#### JOB:
Copy out word for word the material from its beginning through the line containing "f''4 \tuplet 3/2", including that line. Omit the pictures.
## Start EXTRACTED DATA
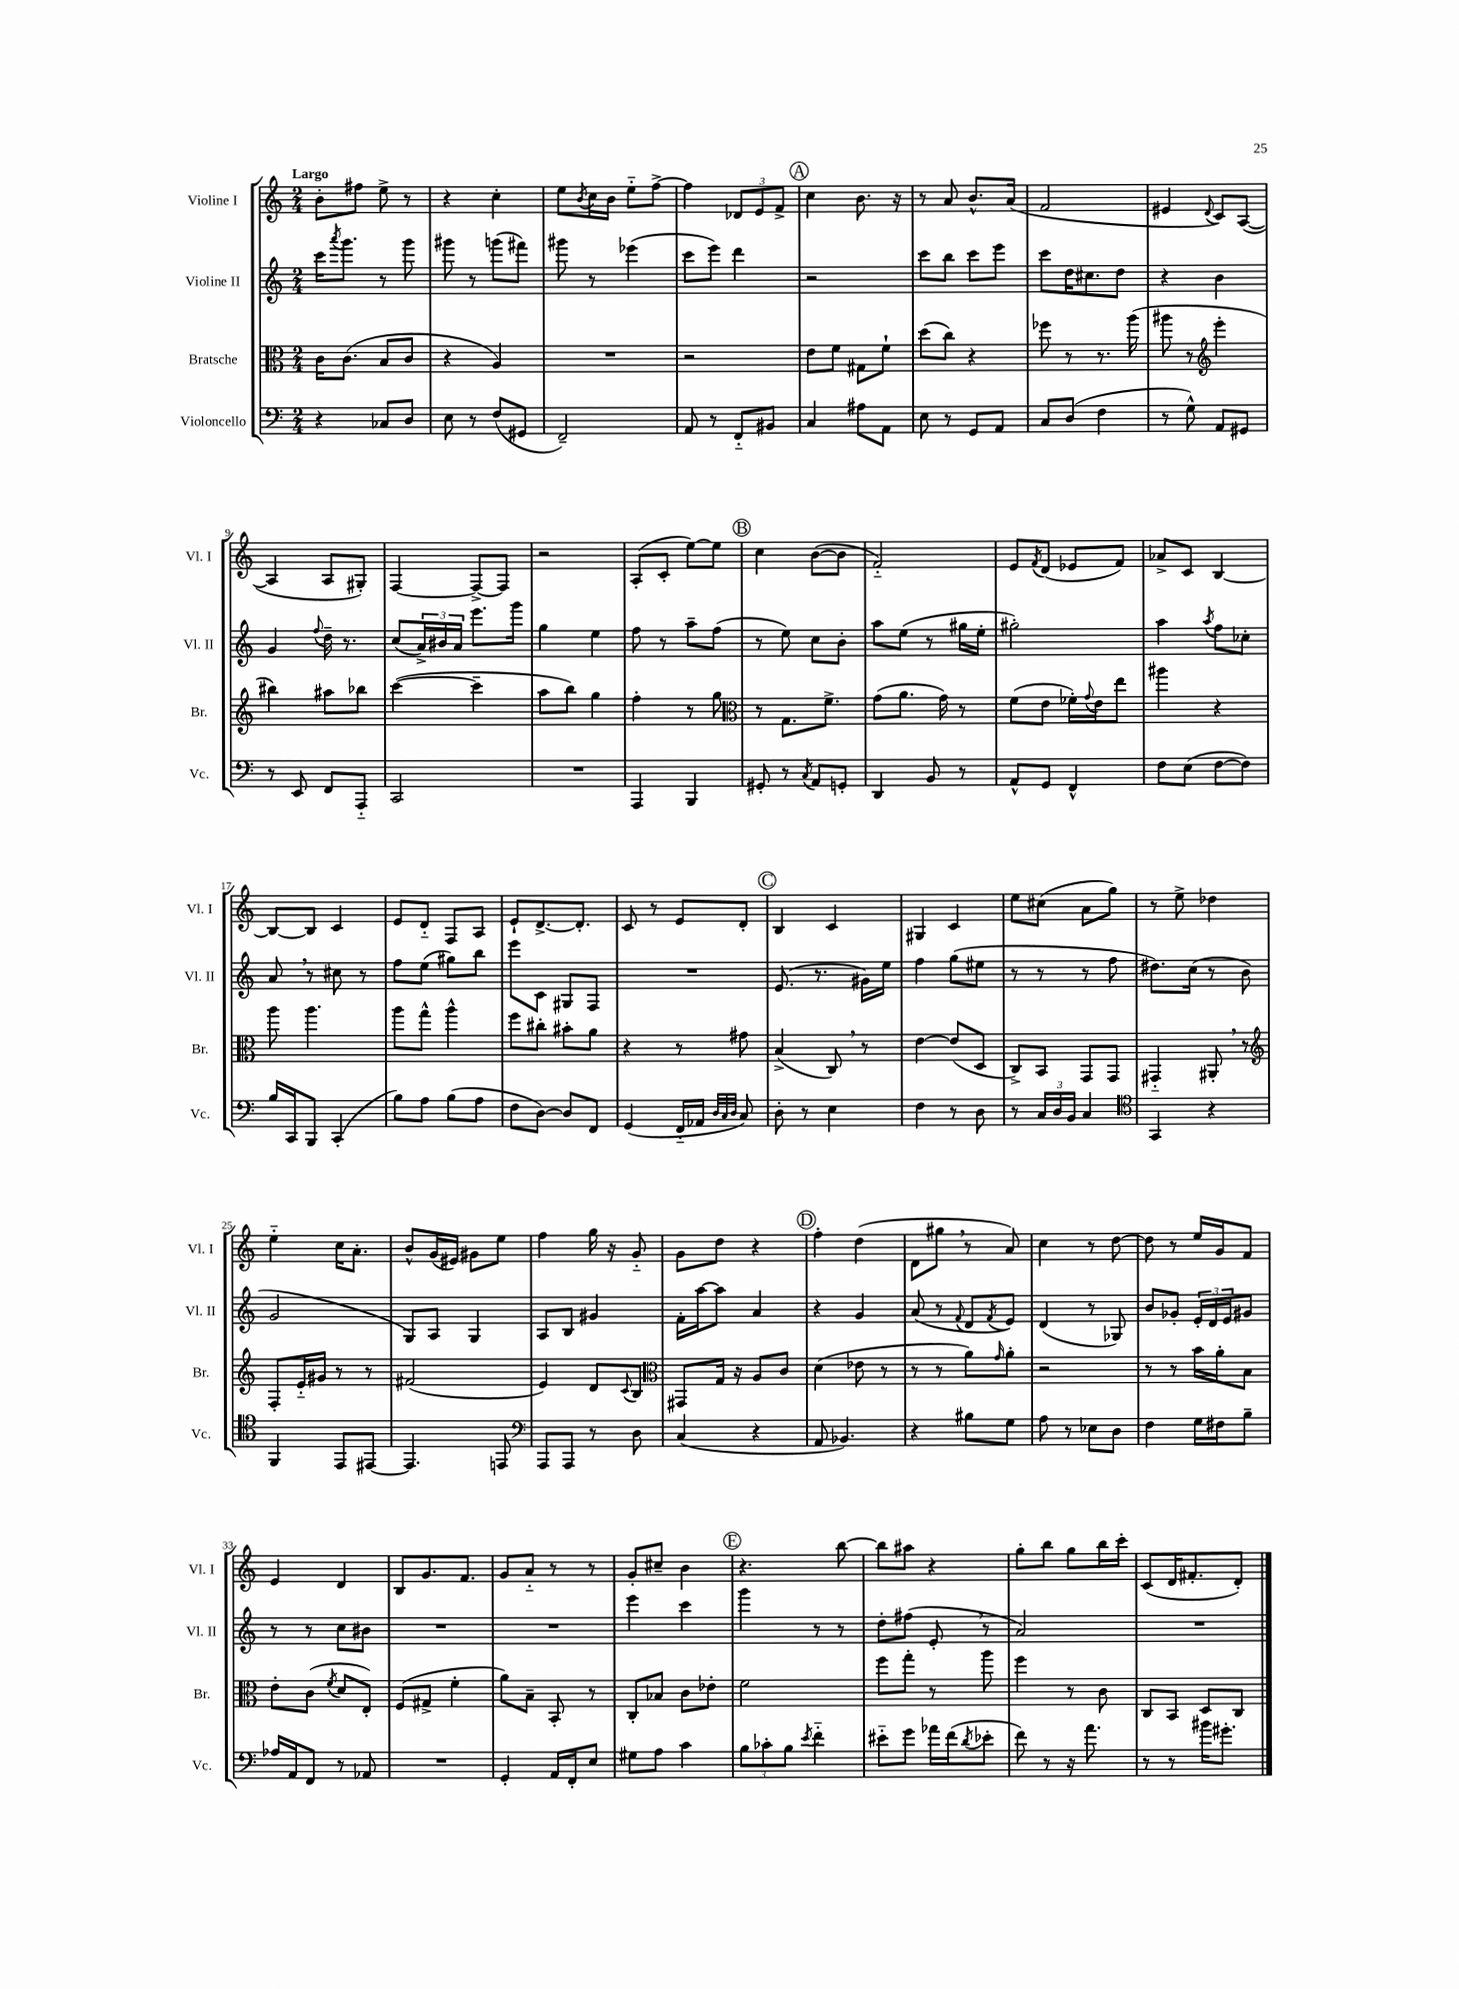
<<
\new StaffGroup <<
\new Staff = "s0" \with { instrumentName = "Violine I" shortInstrumentName = "Vl. I" } {
    \clef treble \key c \major \numericTimeSignature \time 2/4 \tempo "Largo"
    b'8-. fis''8 e''8-> r8 |
    r4 c''4-. |
    e''8 \acciaccatura { b'8 } c''16 b'16 e''8-_ f''8~-> |
    f''4 \tuplet 3/2 { des'8 e'8 f'8-> } |
    \mark \markup { \circle "A" } c''4 b'8. r16 |
    r8 a'8 b'8.-^ a'16( |
    f'2 |
    eis'4 \appoggiatura { d'8 } c'8) a8~( |
    a4 a8 gis8-.) |
    f4~ f8~-> f8 |
    r2 |
    a8-.( c'8-. e''8~) e''8 |
    \mark \markup { \circle "B" } c''4 b'8~( b'8 |
    f'2-_) |
    e'8 \acciaccatura { f'8 } d'8( ees'8 f'8) |
    aes'8-> c'8 b4~ |
    b8~ b8 c'4 |
    e'8 d'8-_ f8 a8 |
    e'8-! d'8.~-> d'8.-. |
    c'8 r8 e'8 d'8-. |
    \mark \markup { \circle "C" } b4 c'4 |
    gis4 c'4 |
    e''8 cis''8( a'8 g''8) |
    r8 e''8-> des''4 |
    e''4-_ c''16 a'8.-. |
    b'8-^ g'16( eis'16) gis'8 e''8 |
    f''4 g''16 r16 g'8-_ |
    g'8 d''8 r4 |
    \mark \markup { \circle "D" } f''4-. d''4( |
    d'8 gis''8 \breathe r8 a'8) |
    c''4 r8 d''8~ |
    d''8 r8 e''16 g'16 f'8 |
    e'4 d'4 |
    b8 g'8. f'8. |
    g'8 a'8-_ r8 r8 |
    g'8-. cis''8-- b'4 |
    \mark \markup { \circle "E" } r4. b''8~ |
    b''8 ais''8 r4 |
    g''8-. b''8 g''8 b''16 c'''16-. |
    c'8( d'16 fis'8.-. d'8-.) \bar "|." |
}
\new Staff = "s1" \with { instrumentName = "Violine II" shortInstrumentName = "Vl. II" } {
    \clef treble \key c \major \numericTimeSignature \time 2/4
    c'''16 \acciaccatura { a'''8 } g'''8. r8 g'''8 |
    gis'''8 r8 g'''8( fis'''8) |
    gis'''8 r8 ees'''4( |
    c'''8 e'''8) d'''4 |
    \mark \markup { \circle "A" } r2 |
    c'''8 b''8 c'''8 e'''8 |
    c'''8 d''16 cis''8. d''8 |
    r4 b'4 |
    g'4 \appoggiatura { f''8 } d''16-- r8. |
    c''8( \tuplet 3/2 { a'16->) bis'16 a'16 } e'''8. g'''16 |
    g''4 e''4 |
    f''8 r8 a''8-- f''8( |
    \mark \markup { \circle "B" } r8 e''8) c''8 b'8-. |
    a''8 e''8( r8 gis''16 e''16-. |
    gis''2-.) |
    a''4 \acciaccatura { a''8 } f''8 ces''8-. |
    a'8 \breathe r8 cis''8 r8 |
    f''8 e''8( gis''8) b''8 |
    e'''8 c'8 gis8 f8 |
    R2 |
    \mark \markup { \circle "C" } e'8.( r8. gis'16) e''16 |
    f''4 g''8( eis''8 |
    r8 r8 r8 f''8 |
    dis''8.) c''16( r8 b'8 |
    g'2 |
    g8) a8 g4 |
    a8 b8 gis'4 |
    f'16-. a''16~ a''8 a'4 |
    \mark \markup { \circle "D" } r4 g'4 |
    a'8( r8 \appoggiatura { f'8 } d'8 \acciaccatura { f'8 } e'8) |
    d'4( r8 ges8) |
    b'8 ges'8-. \tuplet 3/2 { e'16-. d'16 e'16 } gis'8 |
    r8 r8 c''8 bis'8 |
    R2 |
    R2 |
    e'''4 c'''4 |
    \mark \markup { \circle "E" } g'''4 r8 r8 |
    d''8-. fis''8( e'8-. \breathe r8 |
    a'2) |
    R2 \bar "|." |
}
\new Staff = "s2" \with { instrumentName = "Bratsche" shortInstrumentName = "Br." } {
    \clef alto \key c \major \numericTimeSignature \time 2/4
    c'16 c'8.( b8 c'8 |
    r4 a4) |
    R2 |
    r2 |
    \mark \markup { \circle "A" } e'8 f'8 gis8 f'8-! |
    d''8( c''8) r4 |
    fes''8 r8 r8. a''16( |
    ais''8 r8 \clef treble e'''4-. |
    bis''4) ais''8 bes''8 |
    c'''4~( c'''4-- |
    a''8 b''8) g''4 |
    f''4-. r8 g''8 |
    \mark \markup { \circle "B" } \clef alto r8 g8. f'8.-> |
    g'8( a'8. g'16) r8 |
    f'8( e'8 fes'16-.) \appoggiatura { g'8 } e'16 e''8 |
    ais''4 r4 |
    a''8 a''4. |
    a''8 g''8-^ a''4-^ |
    f''8 cis''8-. bis'8-. a'8 |
    r4 r8 gis'8 |
    \mark \markup { \circle "C" } b4->( c8) \breathe r8 |
    e'4~ e'8( d8 |
    c8->) b,8 g,8 g,8 |
    gis,4-_ ais,8-. \breathe r8 |
    \clef treble f8-. e'16-_ gis'16 r8 r8 |
    fis'2( |
    e'4) d'8 \appoggiatura { c'8 } b8 |
    \clef alto gis,8 g16 r16 a8 c'8 |
    \mark \markup { \circle "D" } d'4( ees'8 r8 |
    r8 r8 a'8) \grace { g'16 } a'8-. |
    r2 |
    r8 r8 b'16 a'16-. b8 |
    e'8-. c'8( \acciaccatura { f'8 } d'8 e8-.) |
    f8( gis8-> f'4-. |
    a'8) b8-- b,8-. r8 |
    c8-. bes8 c'8 ees'8-. |
    \mark \markup { \circle "E" } f'2 |
    f''8 g''8-. r8 a''8 |
    f''4 r8 c'8 |
    c8 b,8 d8 c8 \bar "|." |
}
\new Staff = "s3" \with { instrumentName = "Violoncello" shortInstrumentName = "Vc." } {
    \clef bass \key c \major \numericTimeSignature \time 2/4
    r4 ces8 d8 |
    e8 r8 f8( gis,8 |
    f,2--) |
    a,8 r8 f,8-_ bis,8 |
    \mark \markup { \circle "A" } c4 ais8 a,8 |
    e8 r8 g,8 a,8 |
    c8 d8( f4 |
    r8 g8-^) a,8 gis,8 |
    r8 e,8 f,8 a,,8-_ |
    c,2 |
    R2 |
    a,,4 b,,4 |
    \mark \markup { \circle "B" } gis,8-. r8 \acciaccatura { c8 } a,8 g,8-. |
    d,4 b,8 r8 |
    a,8-^ g,8 f,4-^ |
    f8 e8( f8~ f8) |
    b16 c,16 b,,8 c,4-.( |
    b8) a8 b8( a8 |
    f8 d8~) d8 f,8 |
    g,4( f,16-_ aes,16 \grace { d32 c32 d32 } c8) |
    \mark \markup { \circle "C" } d8-. r8 e4 |
    f4 r8 d8 |
    r8 \tuplet 3/2 { c16 d16 b,16 } c4 |
    \clef tenor g,4 r4 |
    f,4 e,8 eis,8~ |
    eis,4. e,8 |
    \clef bass a,,8 a,,8 r8 d8 |
    c4( r4 |
    \mark \markup { \circle "D" } a,8 bes,4.) |
    r4 bis8 g8 |
    a8 r8 ees8 d8 |
    f4 g16 fis16 b8-- |
    aes16 a,16 f,8 r8 aes,8 |
    R2 |
    g,4-. a,16 f,16-. e8 |
    gis8 a8 c'4 |
    \mark \markup { \circle "E" } \tuplet 3/2 { b8 ces'8-. b8 } \acciaccatura { e'8 } f'4-_ |
    eis'8-_ g'8 aes'16 f'16( \acciaccatura { d'8 } ees'8-. |
    f'8) r8 r16 a'8. |
    r8 r8 bis'16 gis'8.-. \bar "|." |
}
>>
>>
## End EXTRACTED DATA
#### WRITTEN RESPONSE:
<<
\new StaffGroup <<
\new Staff = "s0" \with { instrumentName = "Violine I" shortInstrumentName = "Vl. I" } {
    \clef treble \key c \major \numericTimeSignature \time 2/4 \tempo "Largo"
    b'8-. fis''8 e''8-> r8 |
    r4 c''4-. |
    e''8 \acciaccatura { b'8 } c''16 b'16 e''8-_ f''8~-> |
    f''4 \tuplet 3/2 { des'8 e'8 f'8-> } |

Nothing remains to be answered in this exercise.